▶ Items:

____

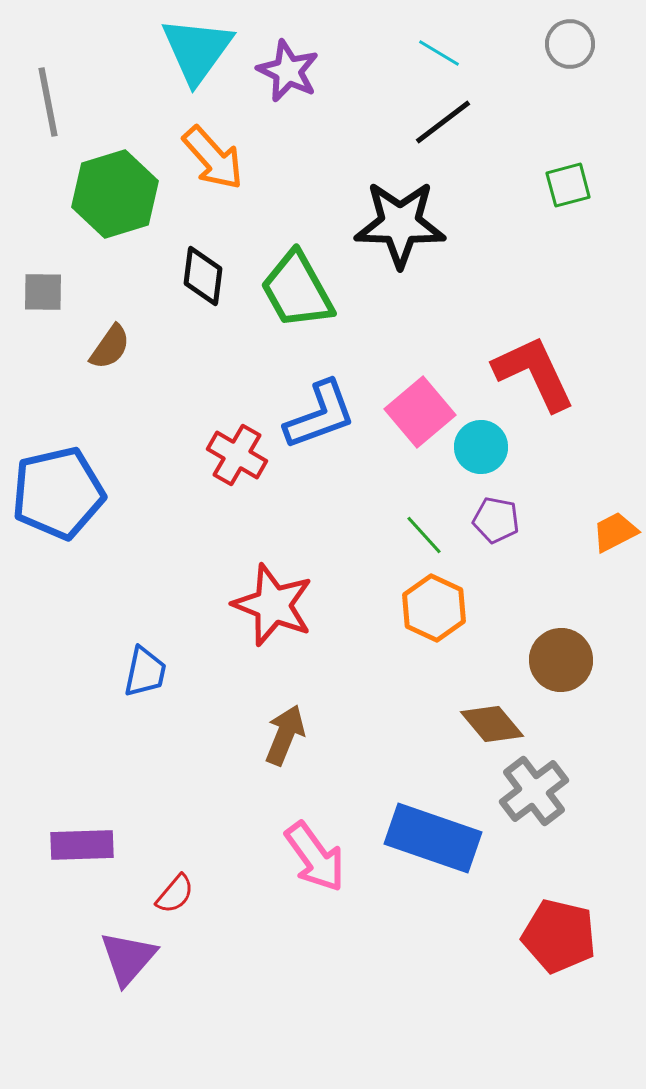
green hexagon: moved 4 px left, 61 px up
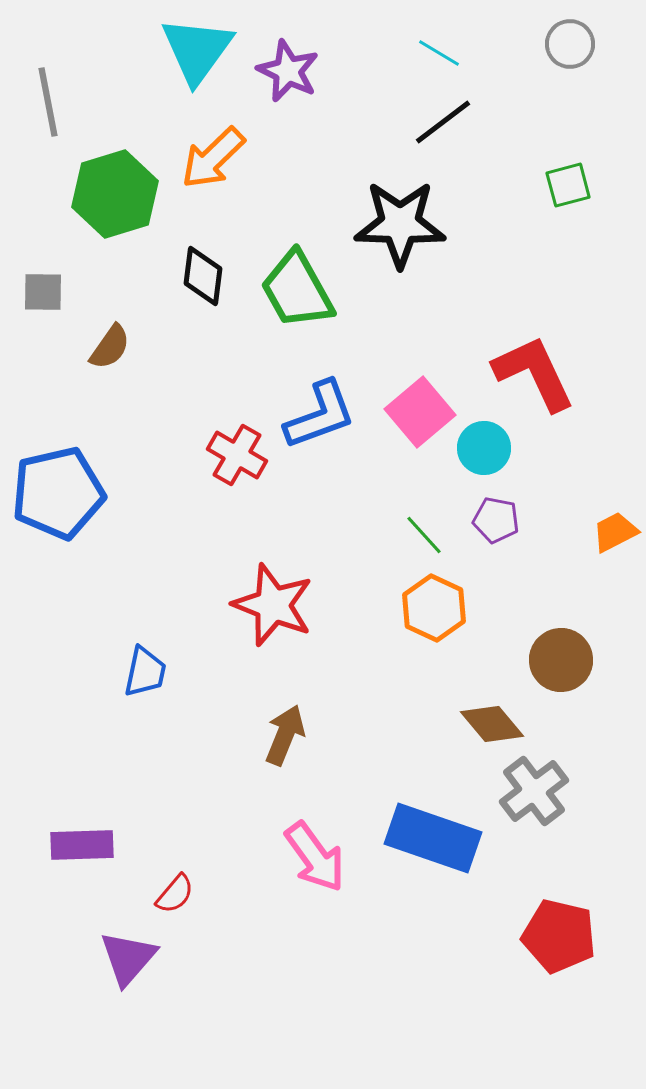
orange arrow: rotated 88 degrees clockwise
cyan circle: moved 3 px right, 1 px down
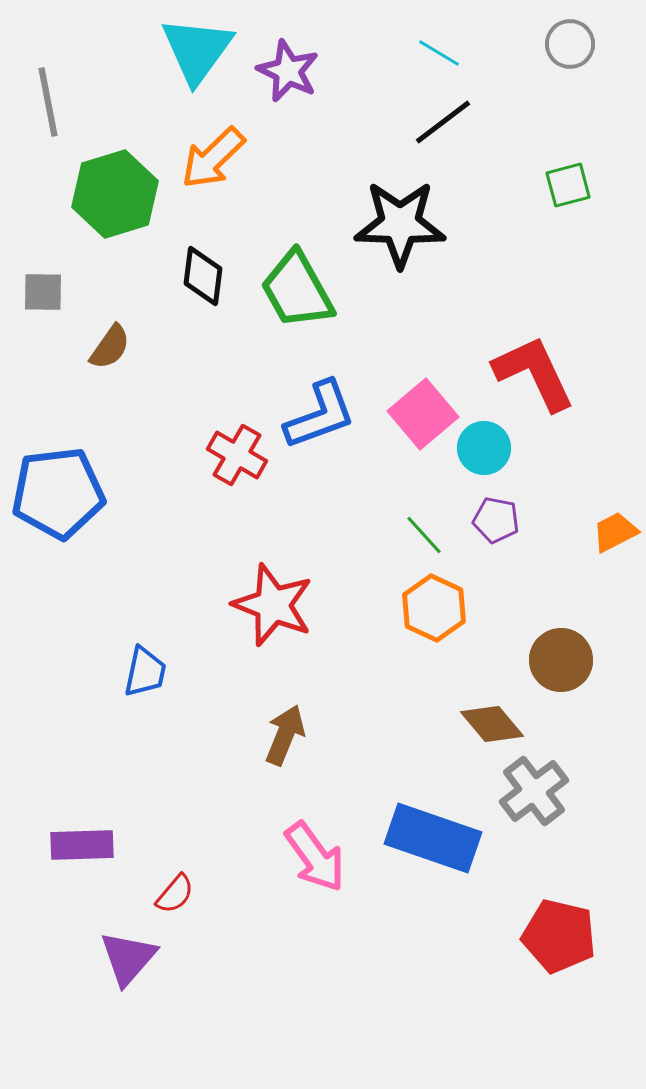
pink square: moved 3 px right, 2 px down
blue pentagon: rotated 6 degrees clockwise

____

▶ What to produce: Can you return every line from the items above word for word, leaving out the pictures?

▶ Result of this exercise:
green hexagon: moved 4 px left, 61 px up
orange arrow: rotated 88 degrees clockwise
cyan circle: moved 3 px right, 1 px down
pink square: moved 3 px right, 2 px down
blue pentagon: rotated 6 degrees clockwise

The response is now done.